#### [Assigned task]
The required answer is every line of the data containing the word "degrees".

#### [Provided entries]

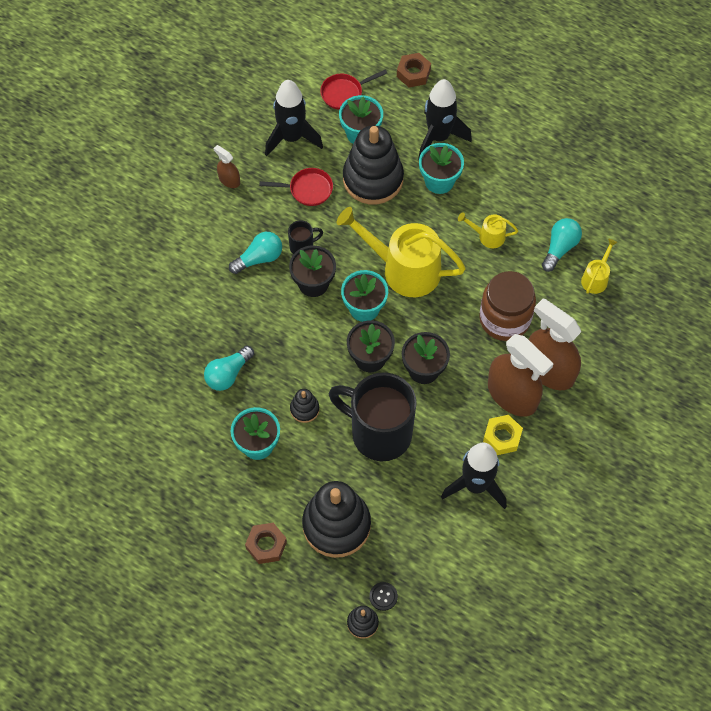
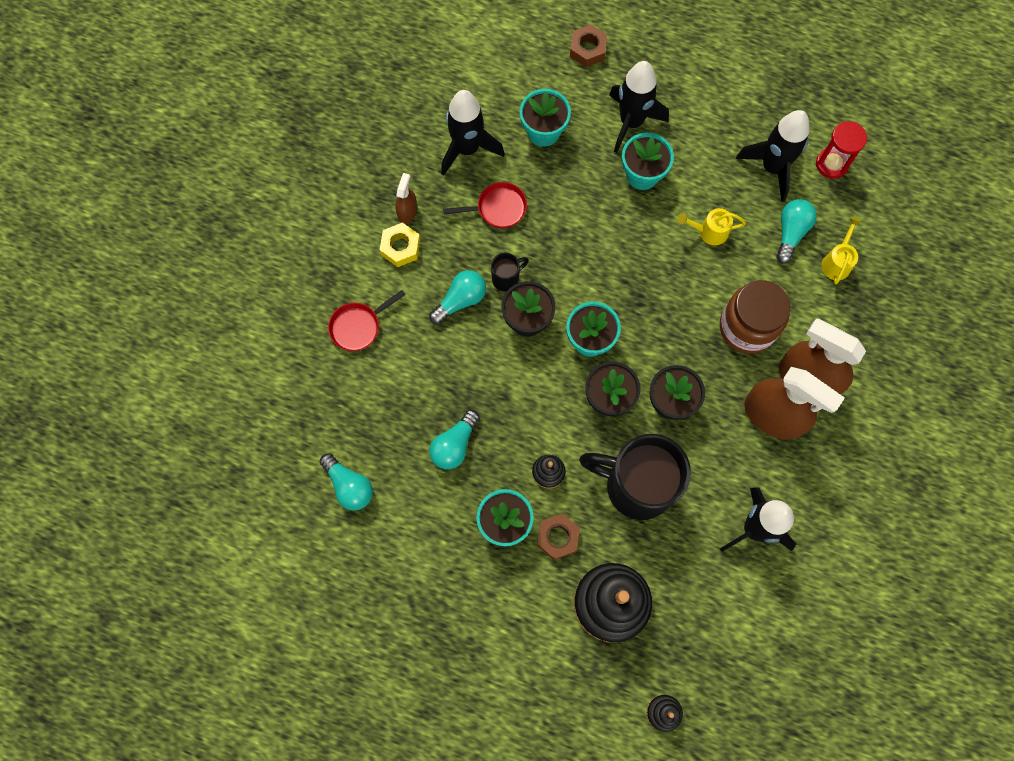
camera: 10 degrees left, 10 degrees up
(130, 392) = (349, 486): none -> turquoise light bulb
(229, 180) = (407, 211): brown spray bottle -> brown spray bottle turned 75 degrees clockwise
(266, 545) = (539, 640): brown nut -> brown nut (557, 537)
(344, 93) = (515, 85): red pan -> red pan (358, 326)
(373, 179) = (568, 184): black stacking toy -> none
(383, 596) = (680, 677): black button -> none
(403, 269) = (624, 286): yellow watering can -> none
(502, 437) = (772, 467): yellow nut -> yellow nut (400, 247)
(555, 192) = (772, 167): none -> black rocket
(608, 197) = (831, 164): none -> red hourglass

#### [Final answer]
camera: 10 degrees left, 10 degrees up
(229, 180) = (407, 211): brown spray bottle -> brown spray bottle turned 75 degrees clockwise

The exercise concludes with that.